---------- Data for processing ----------
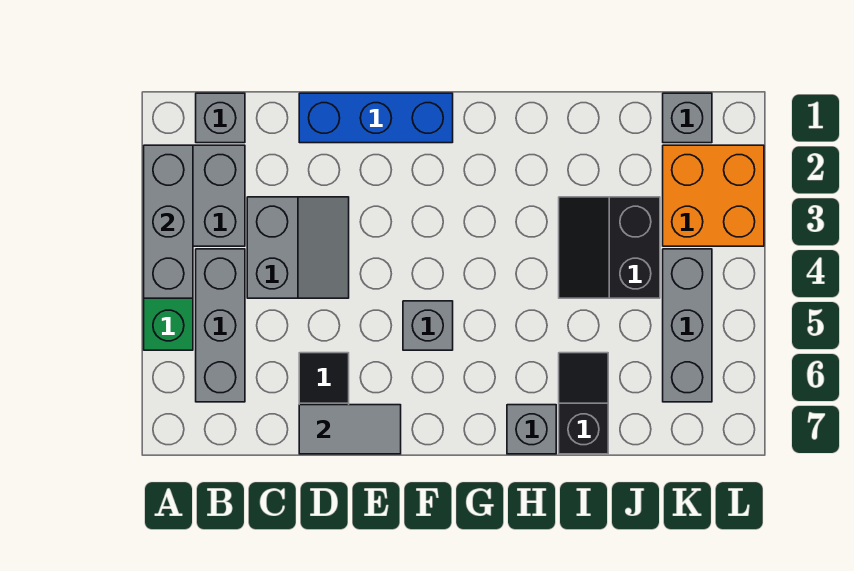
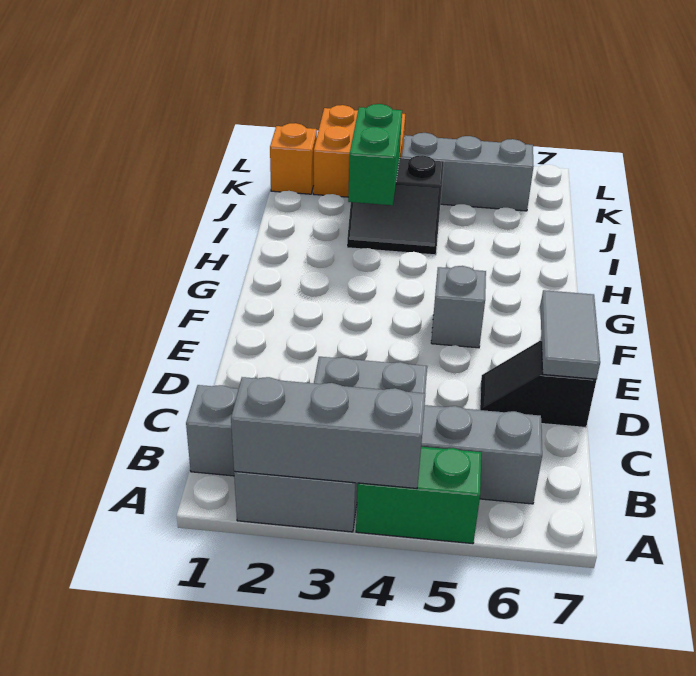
blue 1x3 brick [299,93,453,143] -> none
grey 1x1 brick [507,405,556,454] -> none
none -> green 1x2 brick [348,104,402,205]
black 1x2 slope [559,353,608,454] -> none
grey 1x1 brick [663,93,712,143] -> orange 1x1 brick [270,123,317,194]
----------
Task
For each line above that contains the word "brick", copy that line.

Result of the task
blue 1x3 brick [299,93,453,143] -> none
grey 1x1 brick [507,405,556,454] -> none
none -> green 1x2 brick [348,104,402,205]
grey 1x1 brick [663,93,712,143] -> orange 1x1 brick [270,123,317,194]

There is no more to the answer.